*** Information supplied ***

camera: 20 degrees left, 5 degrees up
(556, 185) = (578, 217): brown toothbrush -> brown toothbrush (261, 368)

*** End of Information supplied ***
*** Information supplied ***

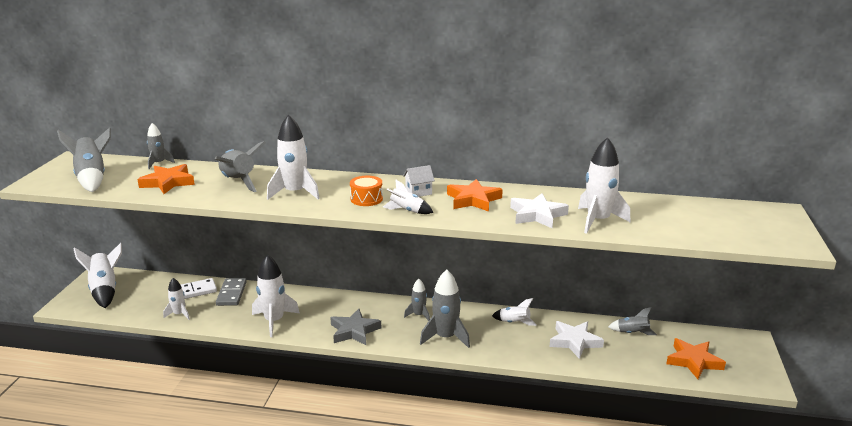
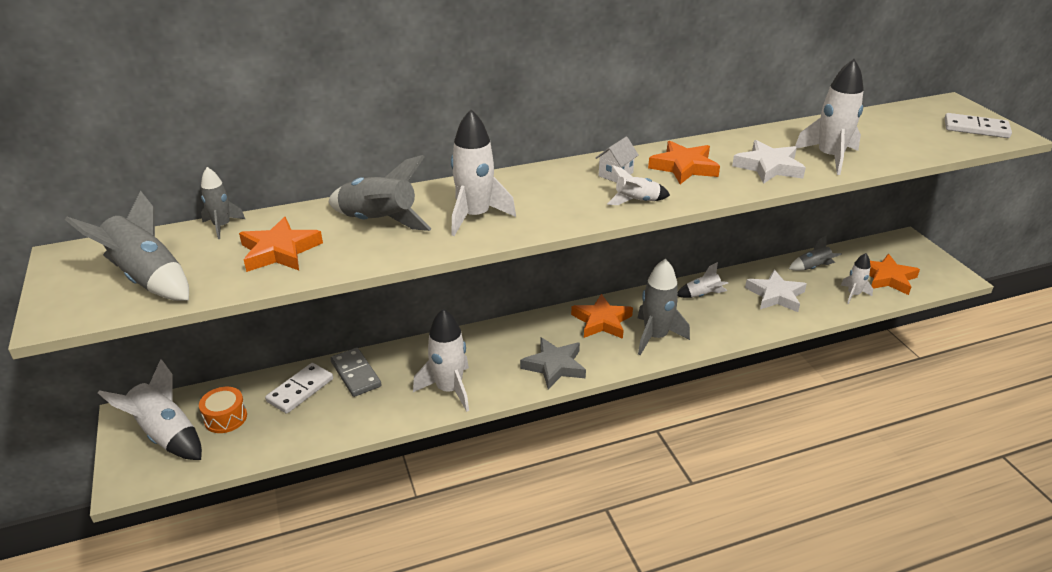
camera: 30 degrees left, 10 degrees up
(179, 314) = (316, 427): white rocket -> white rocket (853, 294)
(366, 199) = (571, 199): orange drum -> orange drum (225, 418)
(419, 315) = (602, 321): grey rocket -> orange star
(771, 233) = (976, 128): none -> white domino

*** End of Information supplied ***

## Your assignment
Using the entries above, give again exactly the lines from the line holding "camera: 20 degrees left, 5 degrees up" through the line holding "(556, 185) = (578, 217): brown". Include both end lines and nothing else.

## Task result
camera: 20 degrees left, 5 degrees up
(556, 185) = (578, 217): brown toothbrush -> brown toothbrush (261, 368)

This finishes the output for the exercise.